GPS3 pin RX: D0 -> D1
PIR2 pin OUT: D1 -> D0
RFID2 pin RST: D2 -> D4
__________
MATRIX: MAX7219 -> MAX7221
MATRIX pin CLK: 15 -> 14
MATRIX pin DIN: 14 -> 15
__________
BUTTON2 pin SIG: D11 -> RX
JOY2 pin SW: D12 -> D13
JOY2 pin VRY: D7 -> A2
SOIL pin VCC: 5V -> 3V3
__________
> _Required action_:
Within the material above, the line with "MATRIX: MAX7219 -> MAX7221" opens the range and the line with "MATRIX pin DIN: 14 -> 15" closes it; reproduce that range word for word.

> _Finished task_:
MATRIX: MAX7219 -> MAX7221
MATRIX pin CLK: 15 -> 14
MATRIX pin DIN: 14 -> 15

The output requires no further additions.